[Data entries]
·····
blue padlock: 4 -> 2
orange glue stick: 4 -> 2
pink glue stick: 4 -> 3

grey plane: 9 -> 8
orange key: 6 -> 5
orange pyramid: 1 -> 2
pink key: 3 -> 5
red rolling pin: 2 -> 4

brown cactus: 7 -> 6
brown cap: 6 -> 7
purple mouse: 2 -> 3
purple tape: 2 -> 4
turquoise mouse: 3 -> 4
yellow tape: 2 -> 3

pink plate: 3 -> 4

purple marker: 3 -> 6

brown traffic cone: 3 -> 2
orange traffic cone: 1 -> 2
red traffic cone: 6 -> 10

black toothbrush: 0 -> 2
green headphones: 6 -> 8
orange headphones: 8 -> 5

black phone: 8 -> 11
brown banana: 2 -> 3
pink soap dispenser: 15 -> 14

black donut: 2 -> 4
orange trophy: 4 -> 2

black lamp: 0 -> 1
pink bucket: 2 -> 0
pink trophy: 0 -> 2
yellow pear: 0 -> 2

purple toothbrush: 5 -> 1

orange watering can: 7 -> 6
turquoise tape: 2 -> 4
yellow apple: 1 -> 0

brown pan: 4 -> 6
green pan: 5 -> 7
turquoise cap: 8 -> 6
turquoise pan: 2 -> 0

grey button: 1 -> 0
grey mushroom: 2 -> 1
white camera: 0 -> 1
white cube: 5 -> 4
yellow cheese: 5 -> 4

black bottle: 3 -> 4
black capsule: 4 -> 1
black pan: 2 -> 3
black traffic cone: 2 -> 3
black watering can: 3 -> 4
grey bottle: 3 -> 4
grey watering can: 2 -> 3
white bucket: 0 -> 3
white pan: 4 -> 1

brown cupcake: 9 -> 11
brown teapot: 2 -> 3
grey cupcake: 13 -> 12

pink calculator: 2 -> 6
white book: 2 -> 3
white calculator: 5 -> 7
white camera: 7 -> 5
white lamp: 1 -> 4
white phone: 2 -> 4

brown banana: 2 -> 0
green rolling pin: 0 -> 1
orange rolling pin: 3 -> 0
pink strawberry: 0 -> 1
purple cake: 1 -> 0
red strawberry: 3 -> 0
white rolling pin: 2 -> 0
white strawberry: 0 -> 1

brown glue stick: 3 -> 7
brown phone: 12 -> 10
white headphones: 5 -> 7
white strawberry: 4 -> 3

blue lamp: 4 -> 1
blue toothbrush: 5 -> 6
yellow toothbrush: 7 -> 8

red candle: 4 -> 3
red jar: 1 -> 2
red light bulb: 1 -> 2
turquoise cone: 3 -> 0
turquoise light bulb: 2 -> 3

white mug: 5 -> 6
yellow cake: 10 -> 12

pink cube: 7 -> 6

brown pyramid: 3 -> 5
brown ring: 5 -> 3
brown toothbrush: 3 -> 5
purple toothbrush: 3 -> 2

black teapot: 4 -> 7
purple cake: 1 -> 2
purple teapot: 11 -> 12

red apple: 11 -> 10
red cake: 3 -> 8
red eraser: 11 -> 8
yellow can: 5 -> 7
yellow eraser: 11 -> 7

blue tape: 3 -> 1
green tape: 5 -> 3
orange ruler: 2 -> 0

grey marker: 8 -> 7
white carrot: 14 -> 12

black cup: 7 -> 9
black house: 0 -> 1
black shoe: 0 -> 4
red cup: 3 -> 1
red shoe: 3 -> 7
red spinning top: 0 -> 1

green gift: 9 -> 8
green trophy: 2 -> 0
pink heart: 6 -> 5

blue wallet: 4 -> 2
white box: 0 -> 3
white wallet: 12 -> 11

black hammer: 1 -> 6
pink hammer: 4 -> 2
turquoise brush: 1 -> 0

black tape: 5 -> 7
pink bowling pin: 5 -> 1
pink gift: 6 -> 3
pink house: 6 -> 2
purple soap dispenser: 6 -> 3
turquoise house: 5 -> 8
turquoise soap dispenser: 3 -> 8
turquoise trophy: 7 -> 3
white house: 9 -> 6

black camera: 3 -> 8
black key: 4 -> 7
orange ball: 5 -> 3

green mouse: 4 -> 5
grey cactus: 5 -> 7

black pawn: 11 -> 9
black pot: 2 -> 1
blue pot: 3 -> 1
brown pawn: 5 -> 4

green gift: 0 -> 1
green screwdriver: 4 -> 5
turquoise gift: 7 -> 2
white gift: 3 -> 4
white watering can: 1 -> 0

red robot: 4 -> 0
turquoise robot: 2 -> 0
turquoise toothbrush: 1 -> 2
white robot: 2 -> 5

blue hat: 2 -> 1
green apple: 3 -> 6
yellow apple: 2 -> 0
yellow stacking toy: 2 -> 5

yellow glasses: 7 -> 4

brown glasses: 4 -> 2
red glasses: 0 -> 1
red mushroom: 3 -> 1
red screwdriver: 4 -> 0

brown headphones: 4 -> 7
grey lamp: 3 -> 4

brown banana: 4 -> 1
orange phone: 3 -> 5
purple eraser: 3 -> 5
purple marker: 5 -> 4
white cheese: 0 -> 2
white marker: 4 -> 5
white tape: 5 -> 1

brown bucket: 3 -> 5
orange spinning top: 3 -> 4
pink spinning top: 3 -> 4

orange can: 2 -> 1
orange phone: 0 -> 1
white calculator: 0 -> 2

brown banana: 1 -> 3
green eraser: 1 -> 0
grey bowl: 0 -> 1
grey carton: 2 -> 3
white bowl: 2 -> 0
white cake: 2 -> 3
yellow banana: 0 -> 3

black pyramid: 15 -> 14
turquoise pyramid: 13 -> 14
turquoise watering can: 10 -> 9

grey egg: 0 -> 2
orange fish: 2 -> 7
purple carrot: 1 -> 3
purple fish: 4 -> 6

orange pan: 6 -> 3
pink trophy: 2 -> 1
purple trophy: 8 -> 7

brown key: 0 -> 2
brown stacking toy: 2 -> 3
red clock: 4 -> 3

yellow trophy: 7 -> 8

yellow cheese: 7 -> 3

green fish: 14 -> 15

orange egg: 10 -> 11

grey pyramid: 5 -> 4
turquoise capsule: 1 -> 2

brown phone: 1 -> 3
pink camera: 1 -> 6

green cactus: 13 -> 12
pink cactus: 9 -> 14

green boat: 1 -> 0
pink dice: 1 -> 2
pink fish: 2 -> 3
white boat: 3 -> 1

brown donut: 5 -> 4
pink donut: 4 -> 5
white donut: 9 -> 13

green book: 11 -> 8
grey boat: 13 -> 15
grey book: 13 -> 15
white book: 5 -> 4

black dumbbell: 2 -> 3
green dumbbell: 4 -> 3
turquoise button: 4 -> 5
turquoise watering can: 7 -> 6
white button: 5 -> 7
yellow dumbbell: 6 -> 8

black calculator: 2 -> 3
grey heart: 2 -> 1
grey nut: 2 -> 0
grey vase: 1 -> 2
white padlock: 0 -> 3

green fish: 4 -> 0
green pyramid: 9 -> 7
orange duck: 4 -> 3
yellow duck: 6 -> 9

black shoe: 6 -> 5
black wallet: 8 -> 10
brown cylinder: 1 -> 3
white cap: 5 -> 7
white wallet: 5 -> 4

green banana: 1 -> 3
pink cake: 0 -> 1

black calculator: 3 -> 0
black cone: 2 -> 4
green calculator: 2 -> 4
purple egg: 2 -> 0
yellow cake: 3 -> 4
·····
Description of the task:
Of all the entries above, retype exactly the lines from the line with "orange can: 2 -> 1" to the line with "purple fish: 4 -> 6", both included, and no others.

Completed exercise:
orange can: 2 -> 1
orange phone: 0 -> 1
white calculator: 0 -> 2

brown banana: 1 -> 3
green eraser: 1 -> 0
grey bowl: 0 -> 1
grey carton: 2 -> 3
white bowl: 2 -> 0
white cake: 2 -> 3
yellow banana: 0 -> 3

black pyramid: 15 -> 14
turquoise pyramid: 13 -> 14
turquoise watering can: 10 -> 9

grey egg: 0 -> 2
orange fish: 2 -> 7
purple carrot: 1 -> 3
purple fish: 4 -> 6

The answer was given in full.